DATA PROVIDED:
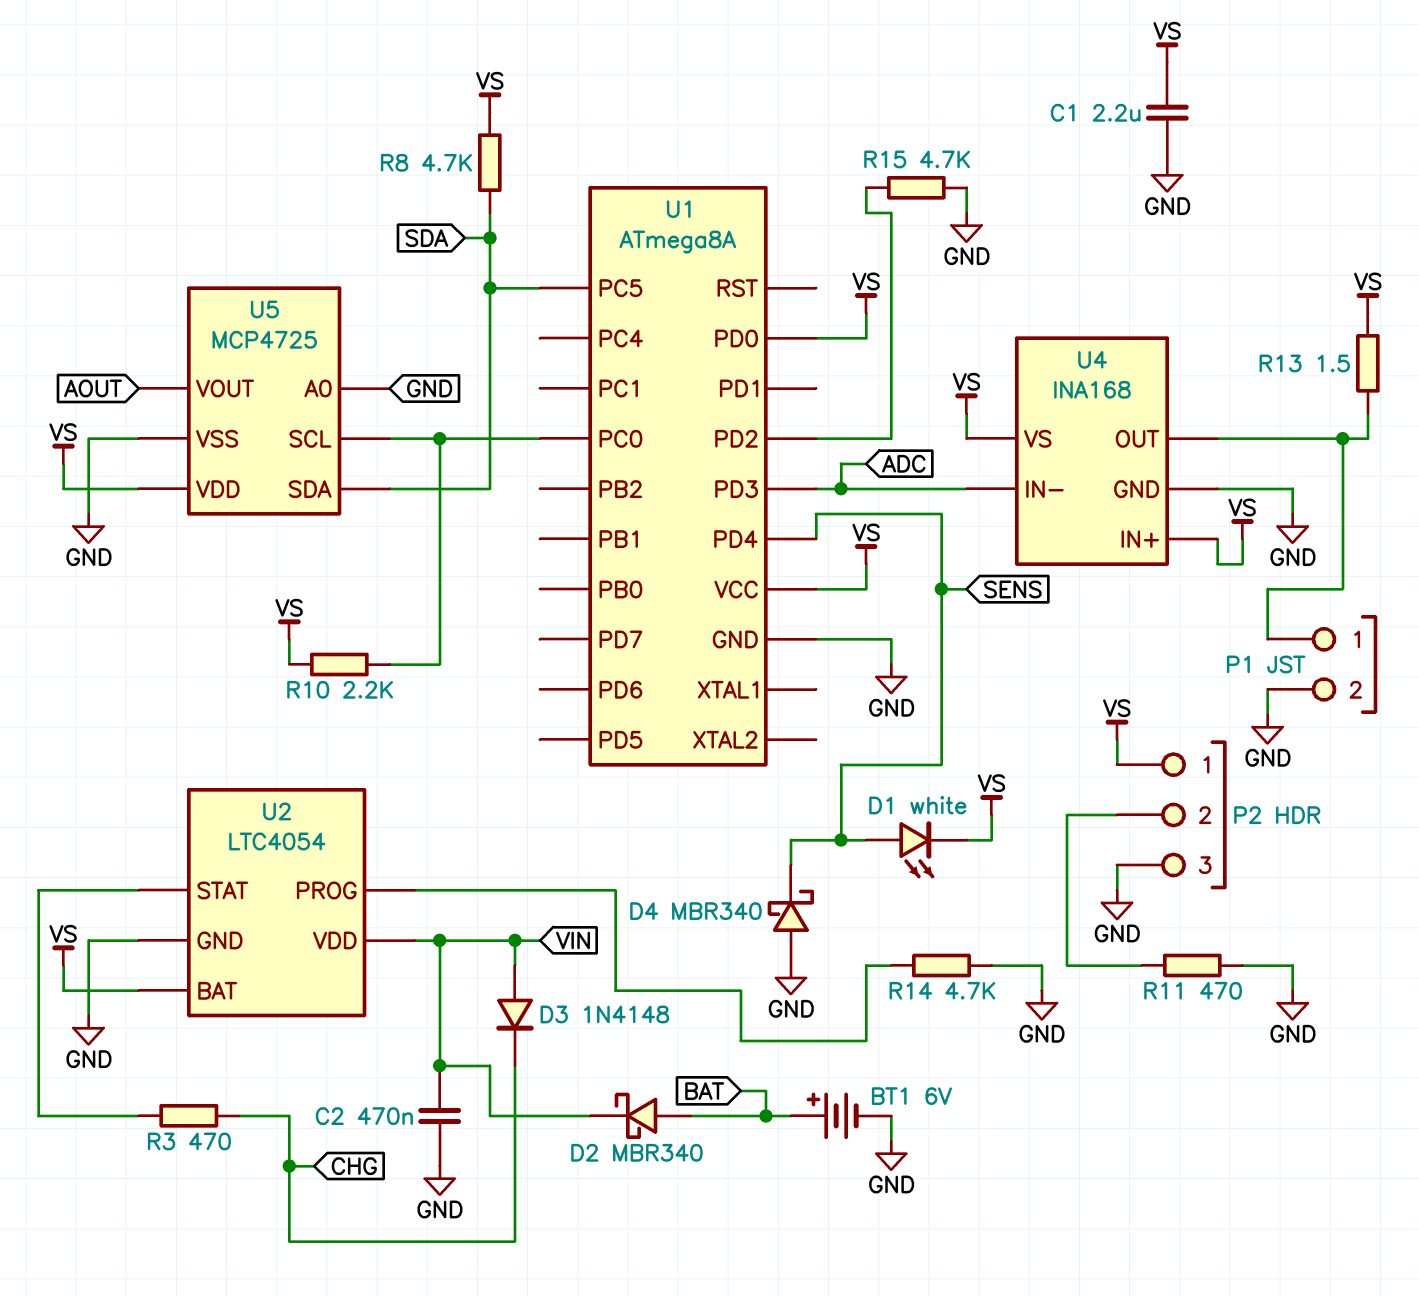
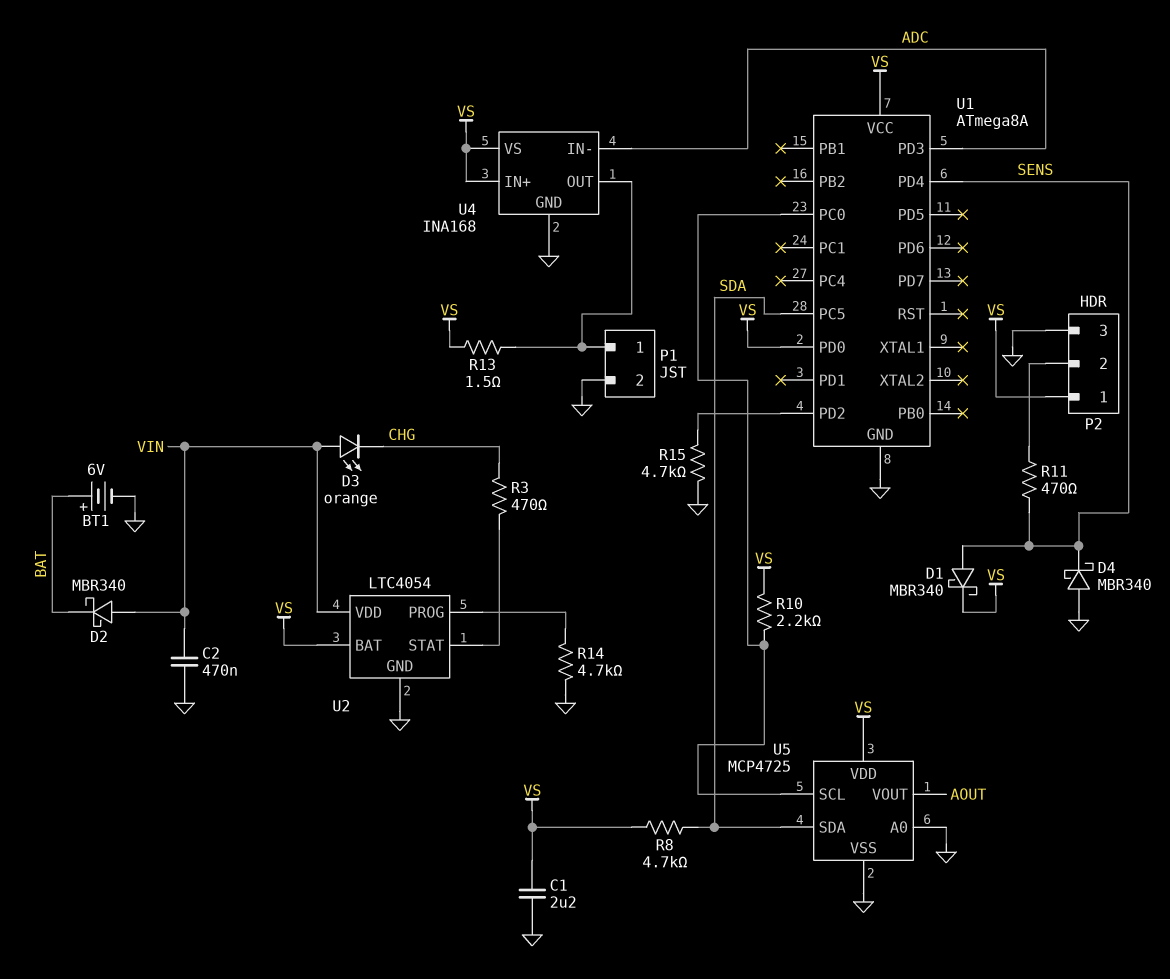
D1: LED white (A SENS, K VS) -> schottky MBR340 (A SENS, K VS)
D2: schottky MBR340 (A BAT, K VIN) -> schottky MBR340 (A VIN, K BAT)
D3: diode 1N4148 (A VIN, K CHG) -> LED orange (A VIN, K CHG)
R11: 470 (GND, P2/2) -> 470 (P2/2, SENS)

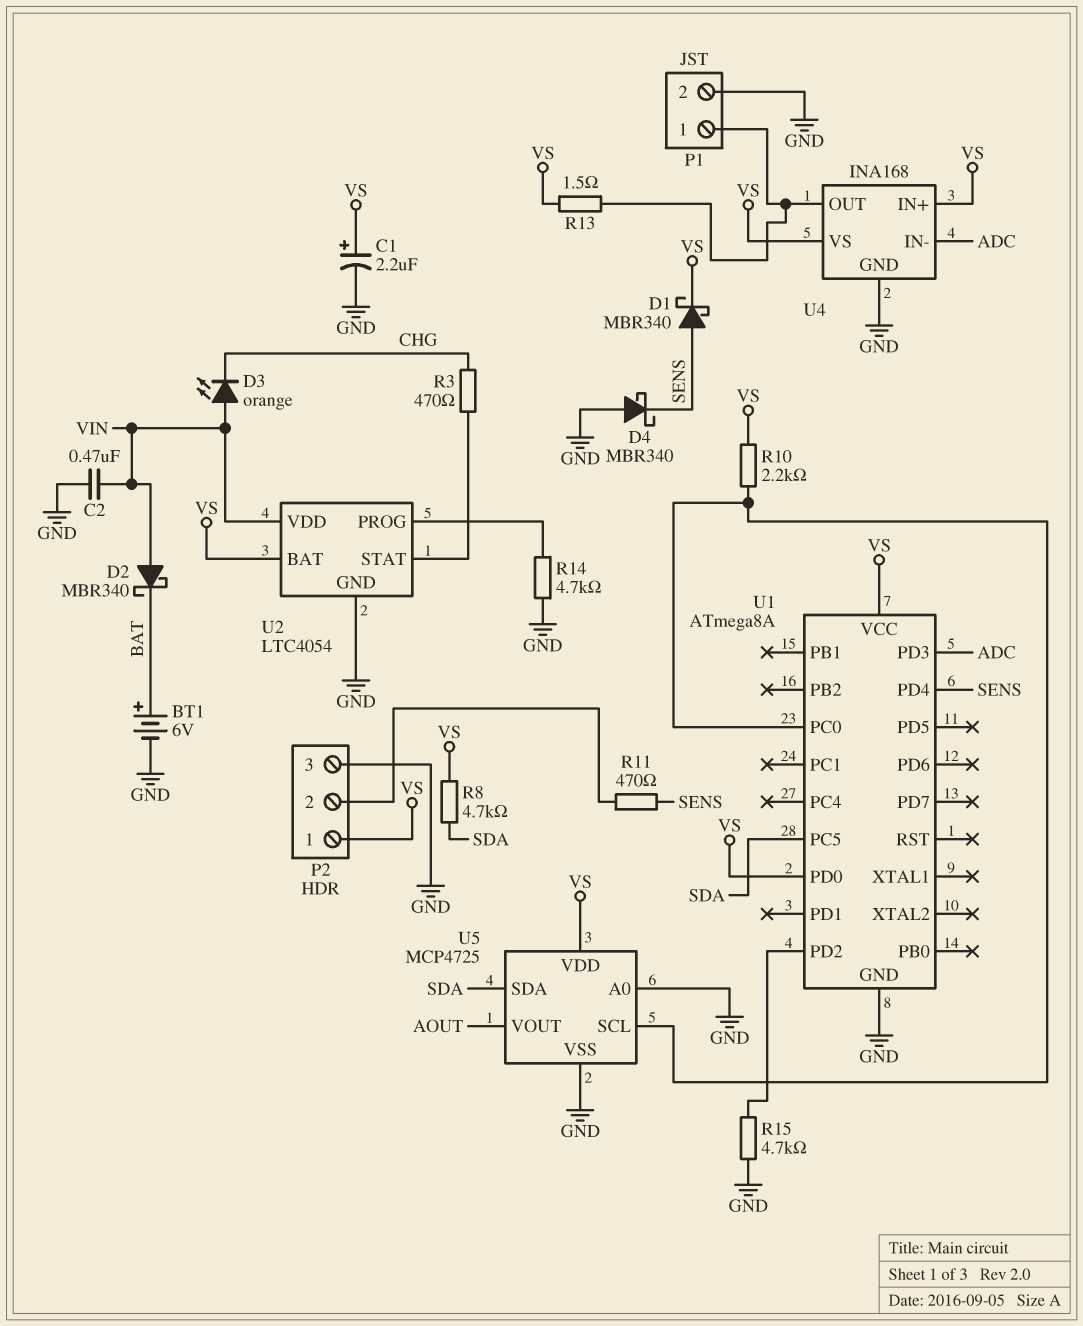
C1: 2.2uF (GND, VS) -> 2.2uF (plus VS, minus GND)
---
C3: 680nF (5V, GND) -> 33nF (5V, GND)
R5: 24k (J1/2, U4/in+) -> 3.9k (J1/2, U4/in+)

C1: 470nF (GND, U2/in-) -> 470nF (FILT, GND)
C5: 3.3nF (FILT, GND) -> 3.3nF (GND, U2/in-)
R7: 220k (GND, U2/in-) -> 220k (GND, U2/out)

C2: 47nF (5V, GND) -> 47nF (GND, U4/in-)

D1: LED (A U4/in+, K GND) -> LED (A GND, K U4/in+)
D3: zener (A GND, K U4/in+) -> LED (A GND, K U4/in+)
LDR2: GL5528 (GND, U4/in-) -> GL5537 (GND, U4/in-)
---
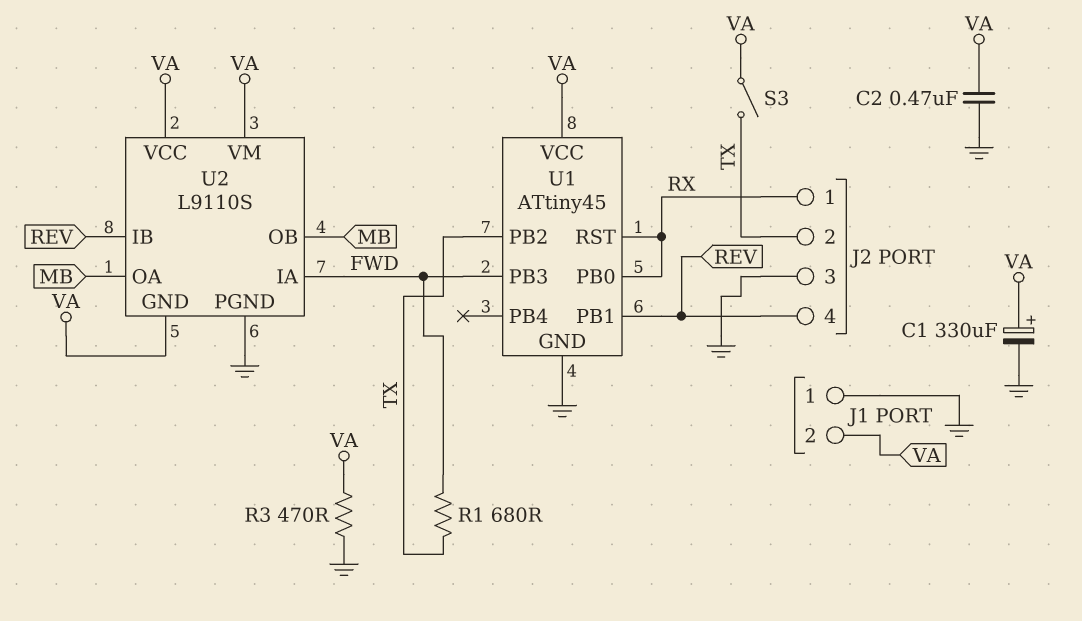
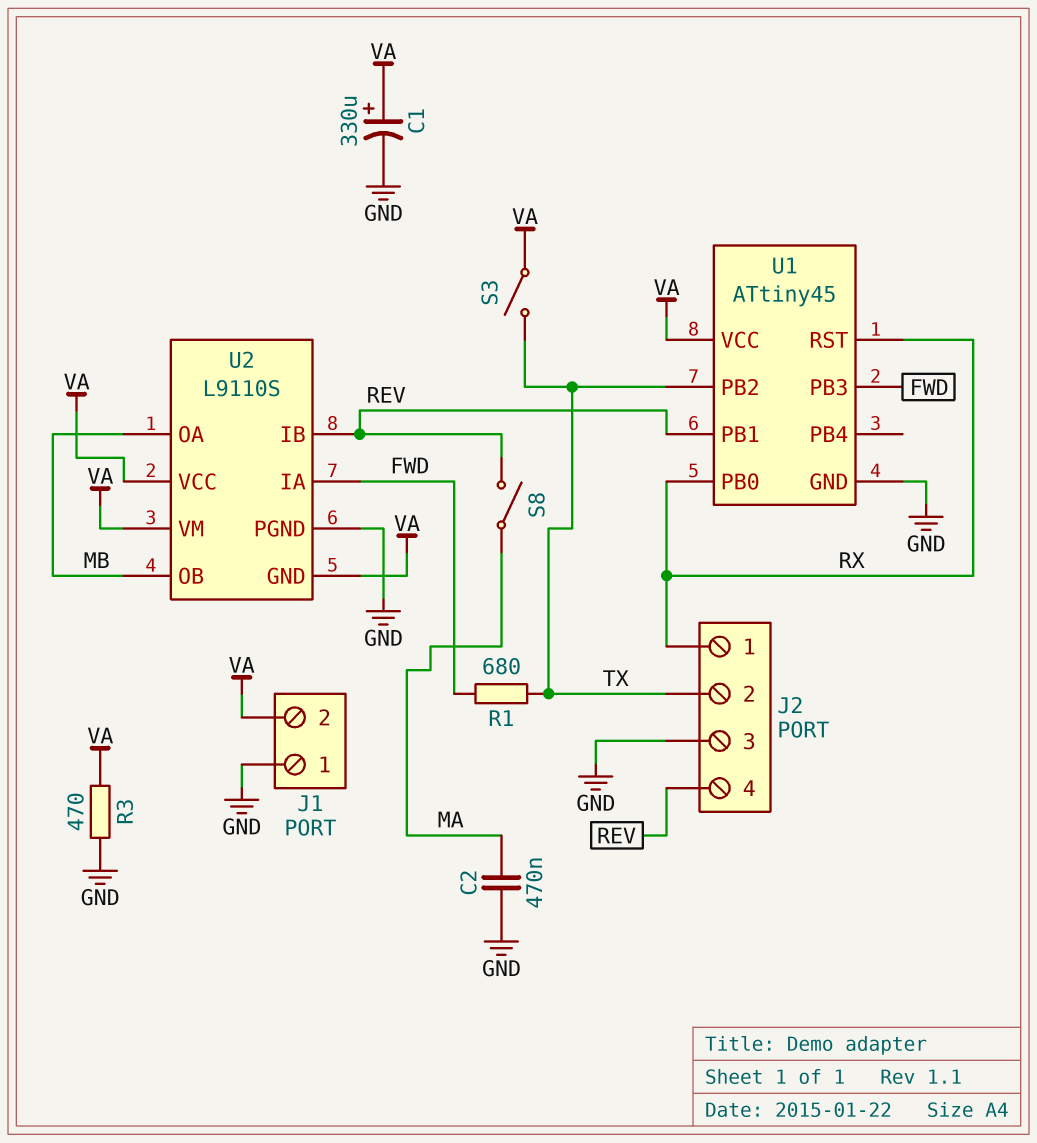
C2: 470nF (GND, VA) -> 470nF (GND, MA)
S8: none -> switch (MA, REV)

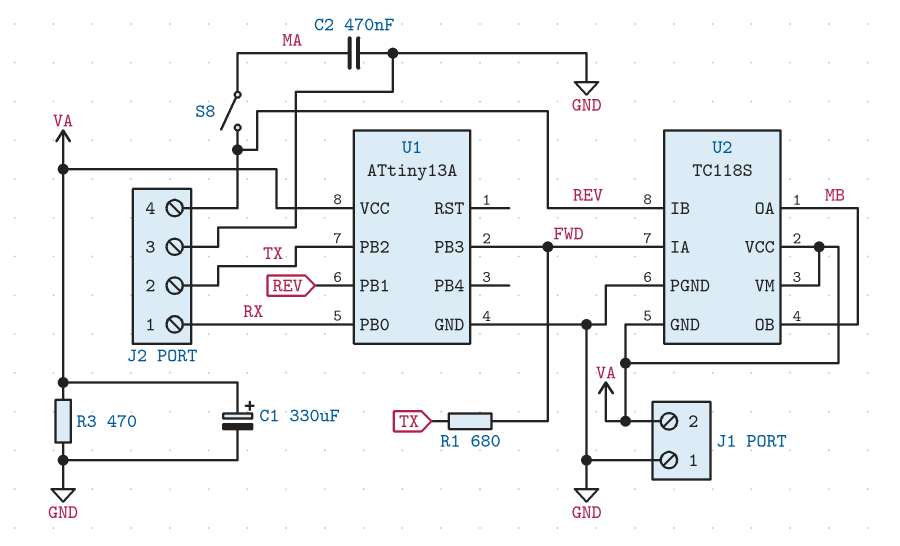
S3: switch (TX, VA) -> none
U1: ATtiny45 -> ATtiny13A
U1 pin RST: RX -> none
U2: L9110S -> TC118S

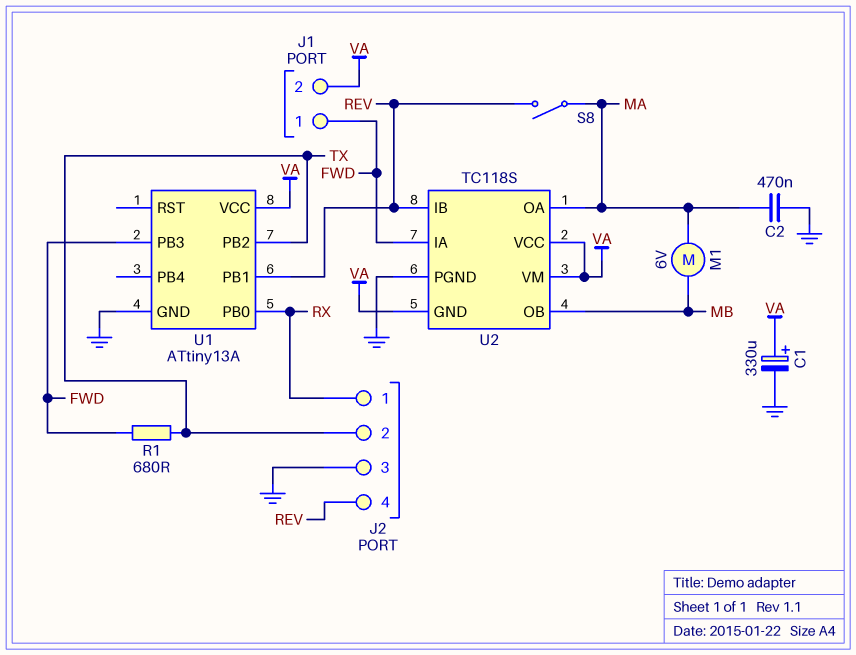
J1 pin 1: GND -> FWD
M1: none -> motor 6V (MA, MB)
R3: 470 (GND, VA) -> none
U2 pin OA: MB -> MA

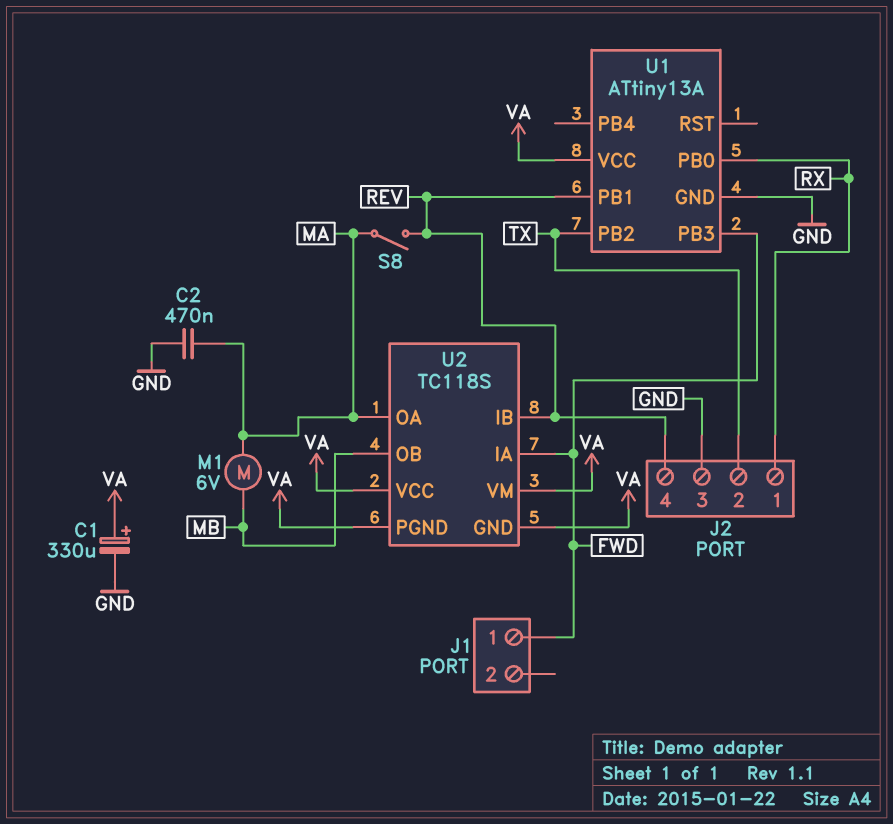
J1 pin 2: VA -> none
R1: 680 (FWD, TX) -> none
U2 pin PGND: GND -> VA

WHAT IS EXPECTED:
From the records above, copy only the lines running from the line holding "D1: LED white" through the line holding "C1: 2.2uF (GND, VS)", with no pictures.

EXERCISE ANSWER:
D1: LED white (A SENS, K VS) -> schottky MBR340 (A SENS, K VS)
D2: schottky MBR340 (A BAT, K VIN) -> schottky MBR340 (A VIN, K BAT)
D3: diode 1N4148 (A VIN, K CHG) -> LED orange (A VIN, K CHG)
R11: 470 (GND, P2/2) -> 470 (P2/2, SENS)

C1: 2.2uF (GND, VS) -> 2.2uF (plus VS, minus GND)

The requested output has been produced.